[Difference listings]
----------------
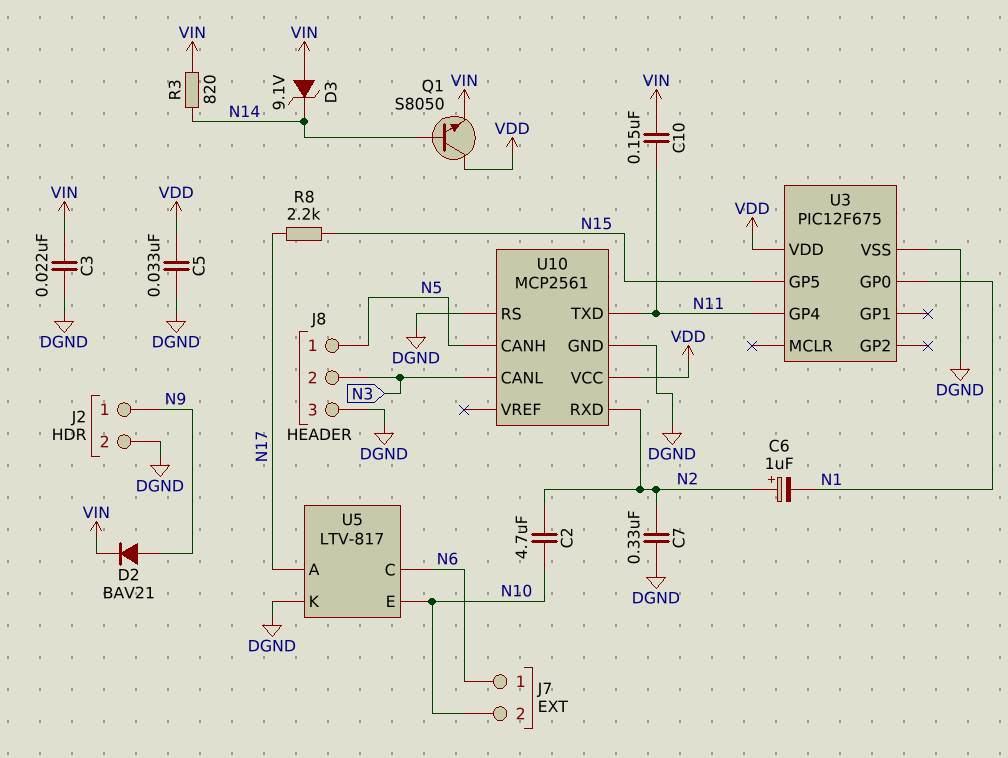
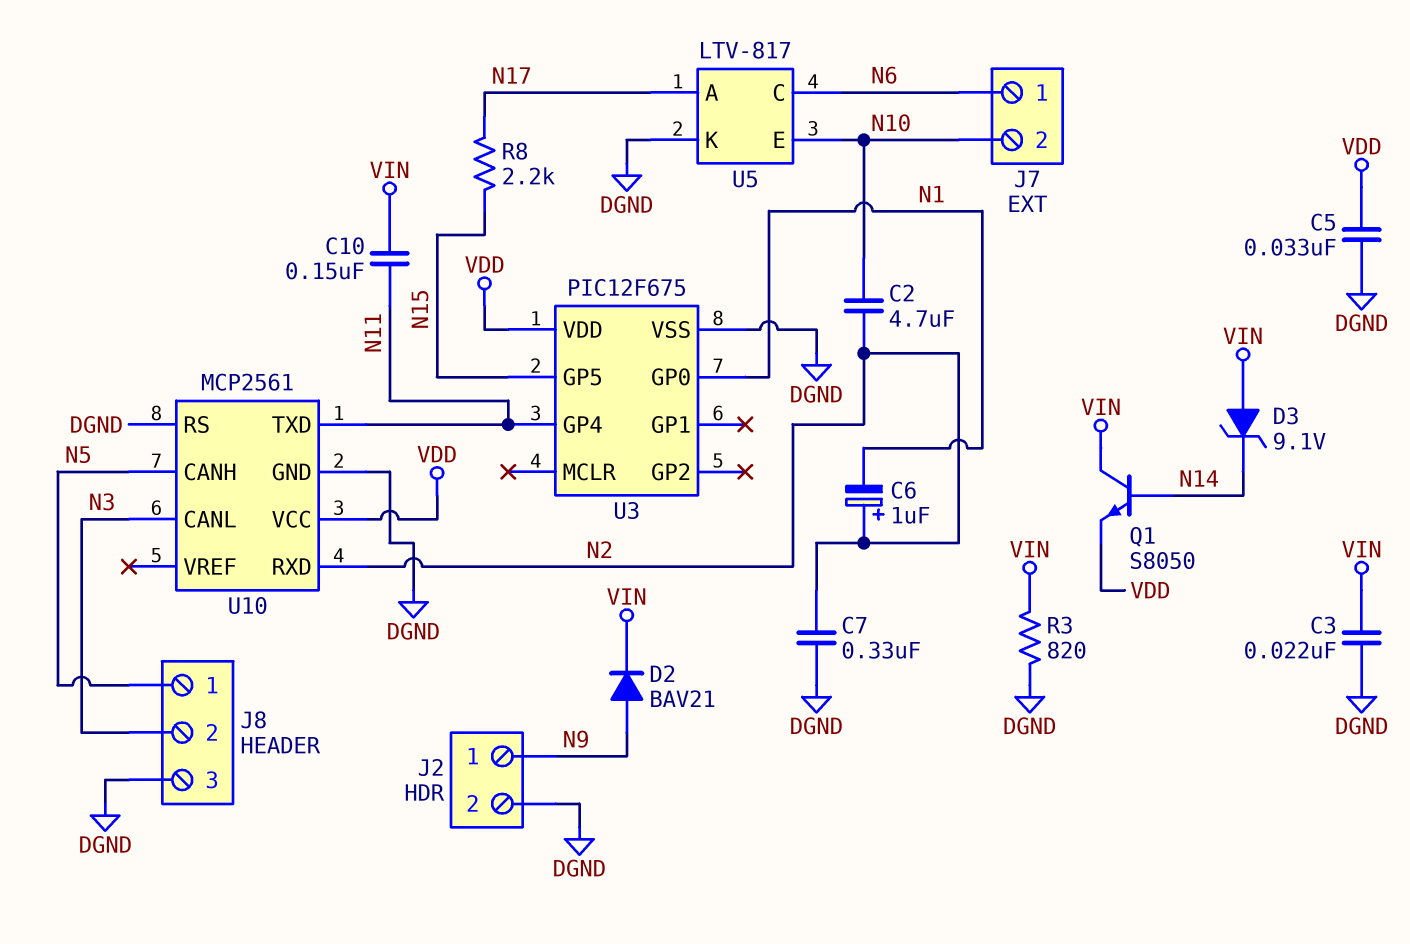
Q1: NPN S8050 (B N14, C VDD, E VIN) -> NPN S8050 (B N14, C VIN, E VDD)
R3: 820 (N14, VIN) -> 820 (DGND, VIN)

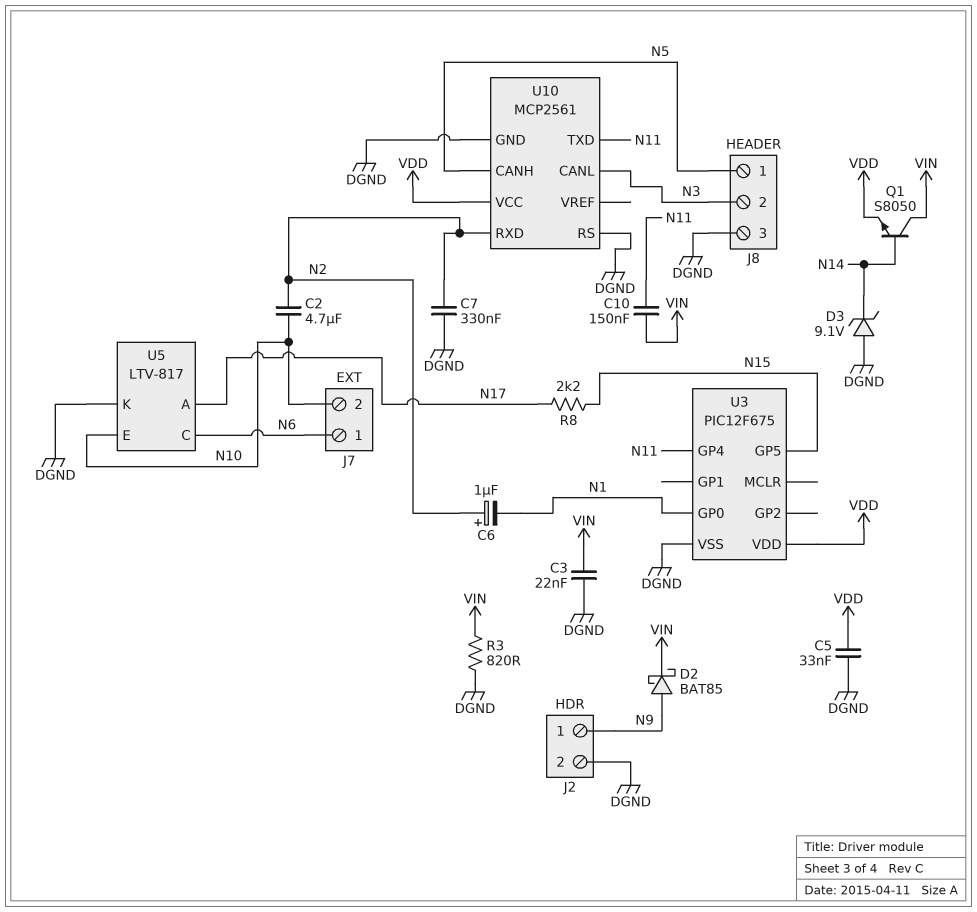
D2: diode BAV21 (A N9, K VIN) -> schottky BAT85 (A N9, K VIN)
D3: zener 9.1V (A VIN, K N14) -> zener 9.1V (A DGND, K N14)

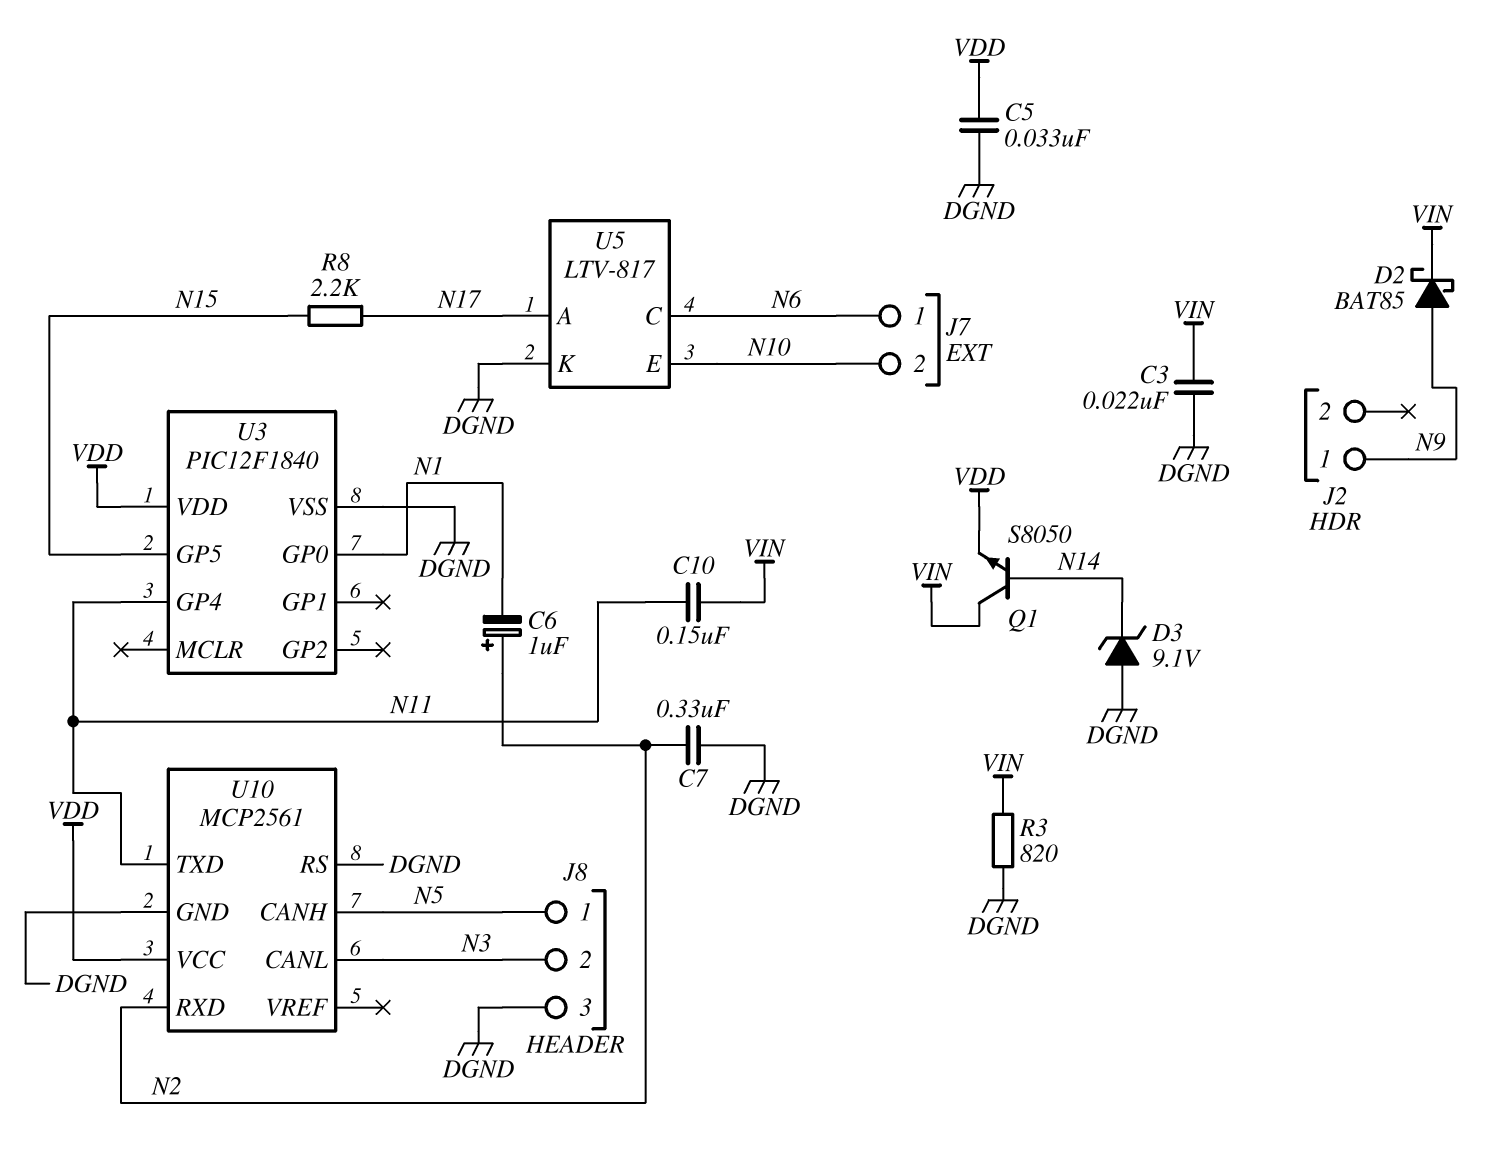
C2: 4.7uF (N2, N10) -> none
J2 pin 2: DGND -> none
U3: PIC12F675 -> PIC12F1840

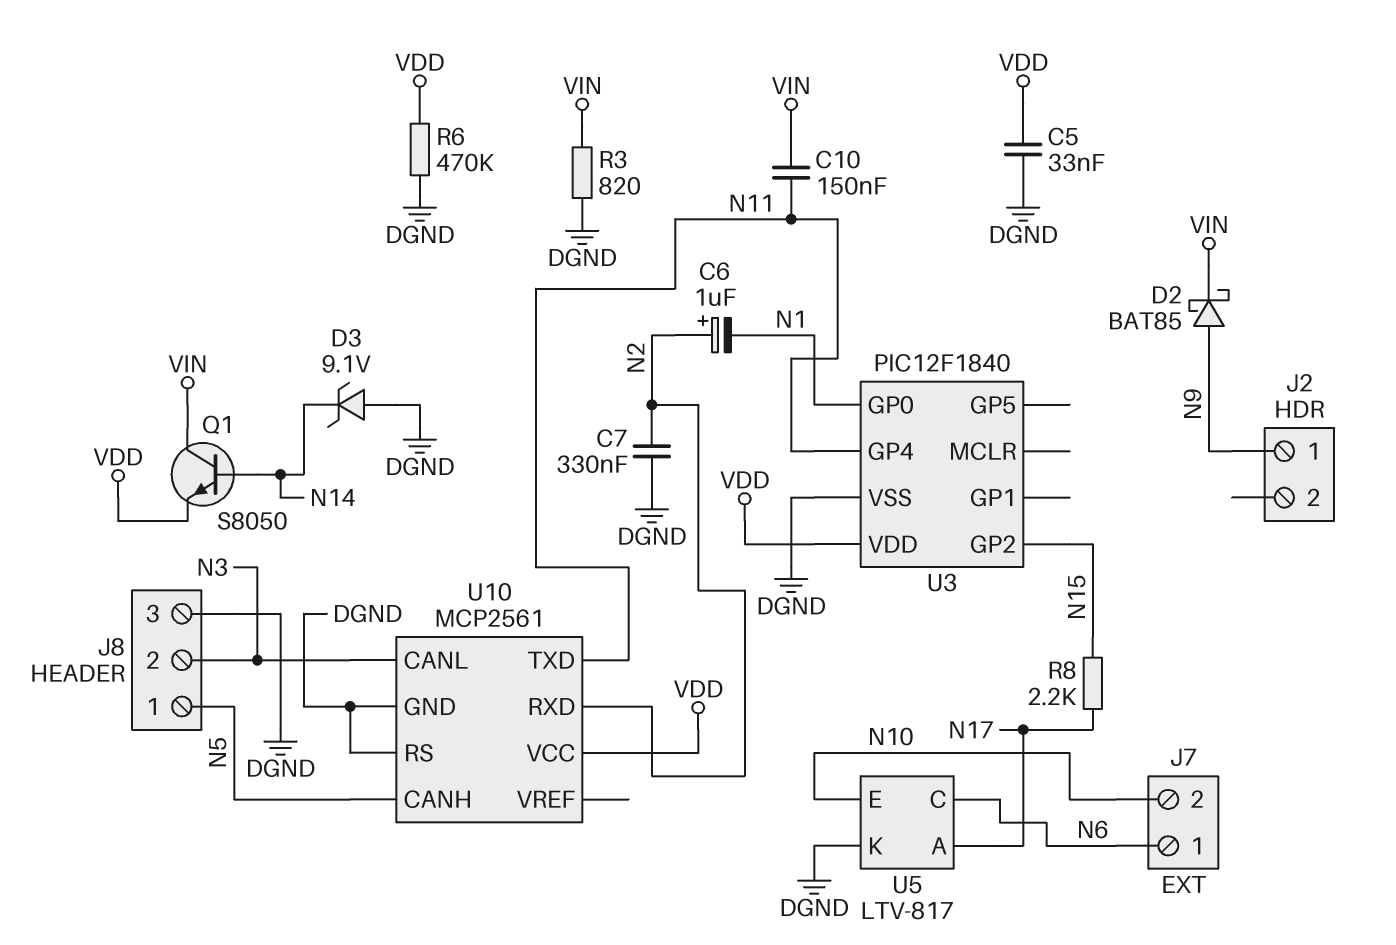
C3: 22nF (DGND, VIN) -> none
R6: none -> 470k (DGND, VDD)
U3 pin GP2: none -> N15
U3 pin GP5: N15 -> none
----------------
# Work request
All of the entries above need to be repeated exactly, minus the pictures.

# Reply to the exercise
Q1: NPN S8050 (B N14, C VDD, E VIN) -> NPN S8050 (B N14, C VIN, E VDD)
R3: 820 (N14, VIN) -> 820 (DGND, VIN)

D2: diode BAV21 (A N9, K VIN) -> schottky BAT85 (A N9, K VIN)
D3: zener 9.1V (A VIN, K N14) -> zener 9.1V (A DGND, K N14)

C2: 4.7uF (N2, N10) -> none
J2 pin 2: DGND -> none
U3: PIC12F675 -> PIC12F1840

C3: 22nF (DGND, VIN) -> none
R6: none -> 470k (DGND, VDD)
U3 pin GP2: none -> N15
U3 pin GP5: N15 -> none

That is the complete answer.